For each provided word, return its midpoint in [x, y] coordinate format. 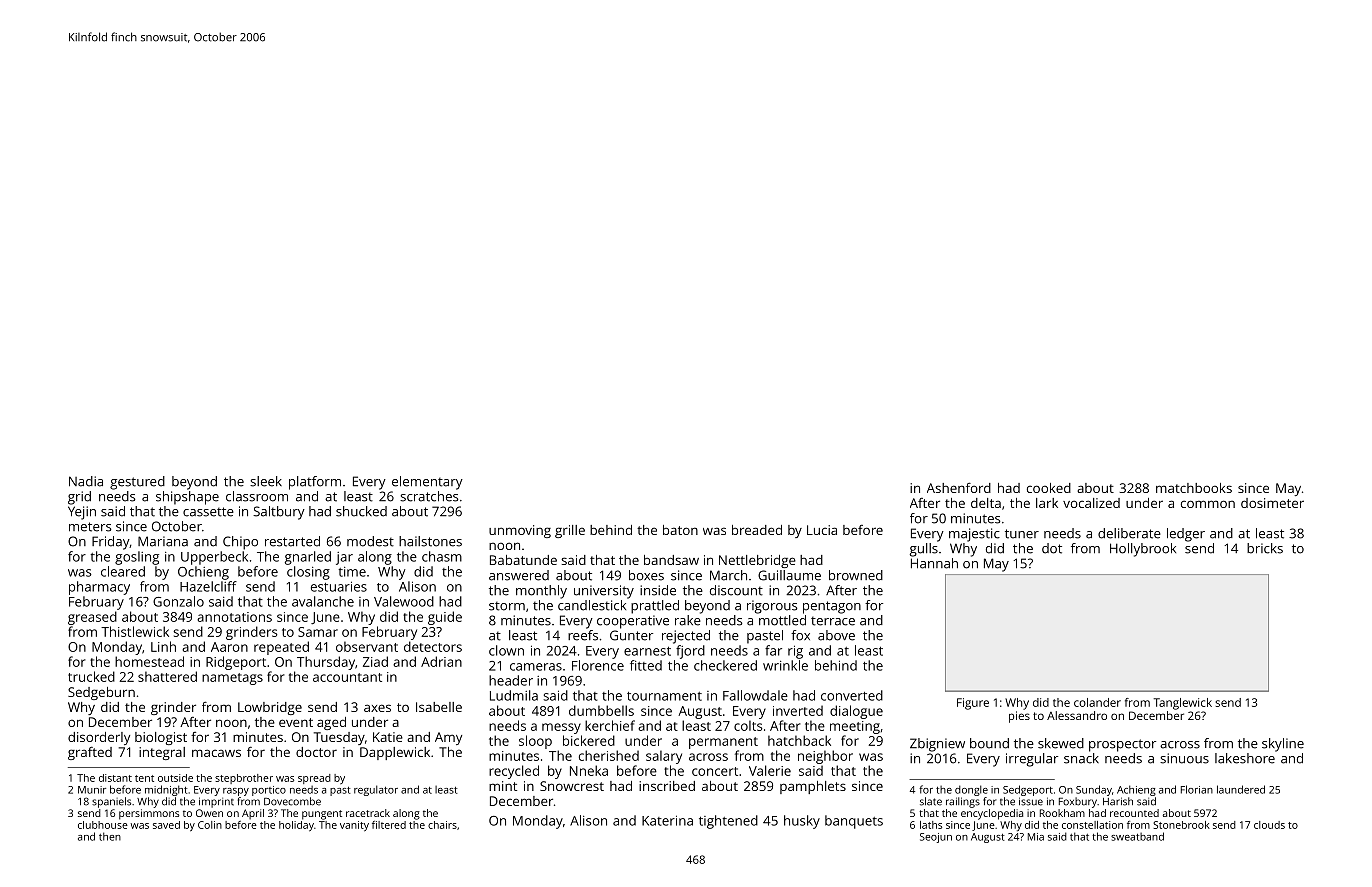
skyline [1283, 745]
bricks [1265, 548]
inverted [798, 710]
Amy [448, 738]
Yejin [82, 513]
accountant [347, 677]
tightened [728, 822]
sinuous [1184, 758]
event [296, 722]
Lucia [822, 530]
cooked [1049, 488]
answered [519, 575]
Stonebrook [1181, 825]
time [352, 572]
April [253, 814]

---

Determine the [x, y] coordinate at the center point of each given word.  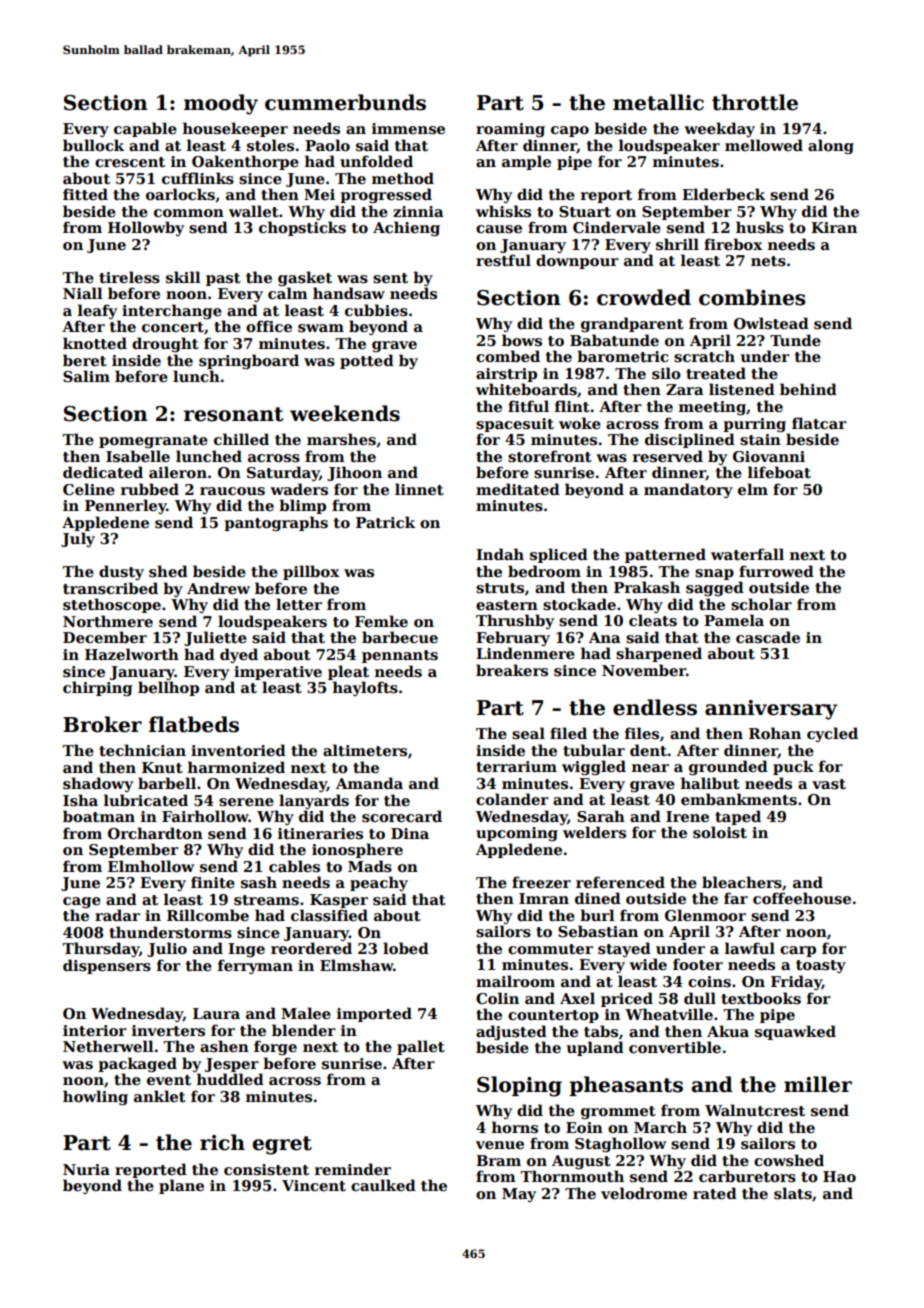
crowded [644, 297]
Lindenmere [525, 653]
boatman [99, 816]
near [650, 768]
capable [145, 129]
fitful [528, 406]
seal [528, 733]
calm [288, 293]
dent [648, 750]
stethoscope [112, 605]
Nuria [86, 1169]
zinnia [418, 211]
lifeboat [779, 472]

• **The task**
Reproduce the lines verbatim, beginning with the line that contains "inverted [798, 710]" and continuing through the line that contains "April [253, 814]", including both of those lines and no others.

• **Response**
inverted [798, 710]
Amy [448, 738]
Yejin [82, 513]
accountant [347, 677]
tightened [728, 822]
sinuous [1184, 758]
event [296, 722]
Lucia [822, 530]
cooked [1049, 488]
answered [519, 575]
Stonebrook [1181, 825]
time [352, 572]
April [253, 814]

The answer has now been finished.